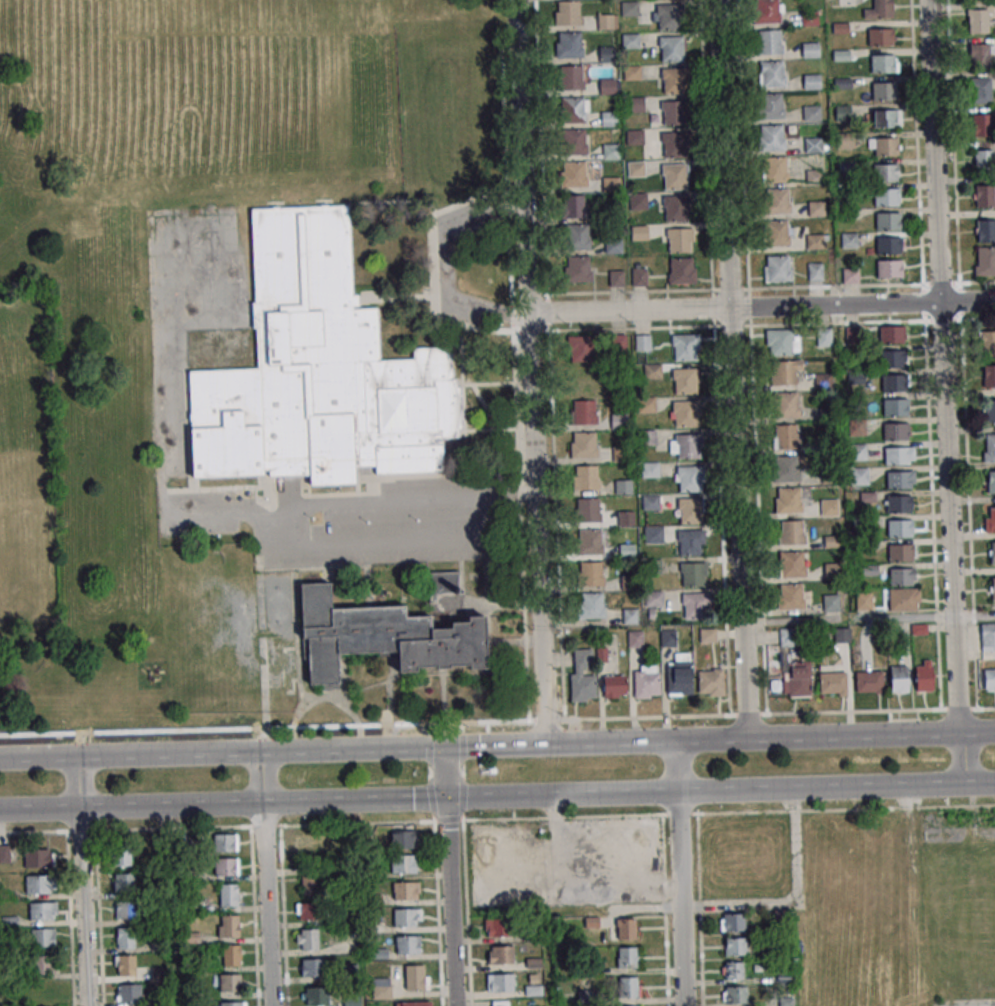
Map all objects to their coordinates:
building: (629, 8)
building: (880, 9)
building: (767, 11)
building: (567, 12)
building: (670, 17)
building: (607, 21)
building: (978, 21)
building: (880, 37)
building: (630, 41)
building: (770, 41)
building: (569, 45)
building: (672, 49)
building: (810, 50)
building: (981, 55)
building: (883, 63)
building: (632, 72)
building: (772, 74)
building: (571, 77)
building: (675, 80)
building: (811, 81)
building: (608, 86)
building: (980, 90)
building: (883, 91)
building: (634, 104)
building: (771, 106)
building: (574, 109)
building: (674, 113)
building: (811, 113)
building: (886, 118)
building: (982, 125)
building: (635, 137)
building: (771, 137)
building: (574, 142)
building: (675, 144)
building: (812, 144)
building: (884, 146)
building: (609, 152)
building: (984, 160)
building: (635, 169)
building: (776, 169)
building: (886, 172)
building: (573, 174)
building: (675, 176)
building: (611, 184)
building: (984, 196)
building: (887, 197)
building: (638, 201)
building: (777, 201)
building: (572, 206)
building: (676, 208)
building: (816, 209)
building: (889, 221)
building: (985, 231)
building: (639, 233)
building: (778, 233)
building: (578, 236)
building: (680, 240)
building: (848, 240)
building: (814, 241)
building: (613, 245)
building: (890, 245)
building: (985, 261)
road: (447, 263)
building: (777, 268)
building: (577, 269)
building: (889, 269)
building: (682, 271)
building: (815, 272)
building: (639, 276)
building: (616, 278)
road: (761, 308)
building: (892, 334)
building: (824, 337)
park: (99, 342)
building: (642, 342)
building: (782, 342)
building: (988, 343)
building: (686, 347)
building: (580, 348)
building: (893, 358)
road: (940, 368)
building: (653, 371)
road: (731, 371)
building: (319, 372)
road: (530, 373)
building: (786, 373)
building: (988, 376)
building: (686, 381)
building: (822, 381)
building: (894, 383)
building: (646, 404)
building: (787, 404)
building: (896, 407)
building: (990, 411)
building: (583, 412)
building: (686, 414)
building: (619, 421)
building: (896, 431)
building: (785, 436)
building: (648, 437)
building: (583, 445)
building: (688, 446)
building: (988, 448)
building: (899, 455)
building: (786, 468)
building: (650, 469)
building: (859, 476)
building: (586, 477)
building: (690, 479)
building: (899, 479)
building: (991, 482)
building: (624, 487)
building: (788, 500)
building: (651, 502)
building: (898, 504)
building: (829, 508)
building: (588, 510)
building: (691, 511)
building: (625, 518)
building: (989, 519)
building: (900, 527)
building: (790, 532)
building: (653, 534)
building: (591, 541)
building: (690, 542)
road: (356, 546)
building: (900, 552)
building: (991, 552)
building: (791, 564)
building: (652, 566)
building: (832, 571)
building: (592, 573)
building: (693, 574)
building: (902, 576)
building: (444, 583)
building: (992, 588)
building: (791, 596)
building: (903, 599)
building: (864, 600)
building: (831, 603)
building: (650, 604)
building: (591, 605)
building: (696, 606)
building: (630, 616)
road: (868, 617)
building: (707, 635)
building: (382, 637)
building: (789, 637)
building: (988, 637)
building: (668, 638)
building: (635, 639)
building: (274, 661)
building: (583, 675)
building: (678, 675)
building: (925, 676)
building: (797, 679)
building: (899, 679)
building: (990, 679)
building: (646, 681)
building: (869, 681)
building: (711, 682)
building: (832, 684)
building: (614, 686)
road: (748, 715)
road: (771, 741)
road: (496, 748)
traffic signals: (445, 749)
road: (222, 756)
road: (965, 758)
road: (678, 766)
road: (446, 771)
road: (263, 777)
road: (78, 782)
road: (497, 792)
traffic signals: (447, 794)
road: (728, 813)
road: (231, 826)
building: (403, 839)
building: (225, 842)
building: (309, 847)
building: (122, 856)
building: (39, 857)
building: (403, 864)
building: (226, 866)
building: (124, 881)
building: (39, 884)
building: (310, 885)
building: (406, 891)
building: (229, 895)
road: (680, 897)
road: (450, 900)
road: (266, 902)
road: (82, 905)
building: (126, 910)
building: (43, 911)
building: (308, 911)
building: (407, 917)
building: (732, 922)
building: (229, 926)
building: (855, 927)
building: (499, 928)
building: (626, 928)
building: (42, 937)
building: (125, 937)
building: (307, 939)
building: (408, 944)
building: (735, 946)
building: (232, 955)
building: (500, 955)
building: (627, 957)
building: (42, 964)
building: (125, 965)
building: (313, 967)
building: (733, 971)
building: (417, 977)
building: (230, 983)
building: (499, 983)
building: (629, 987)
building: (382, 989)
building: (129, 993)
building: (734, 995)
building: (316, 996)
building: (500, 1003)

- - -

__Required work__. Show the lines from the data above that contain the string "signals".

__Result of this exercise__.
traffic signals: (445, 749)
traffic signals: (447, 794)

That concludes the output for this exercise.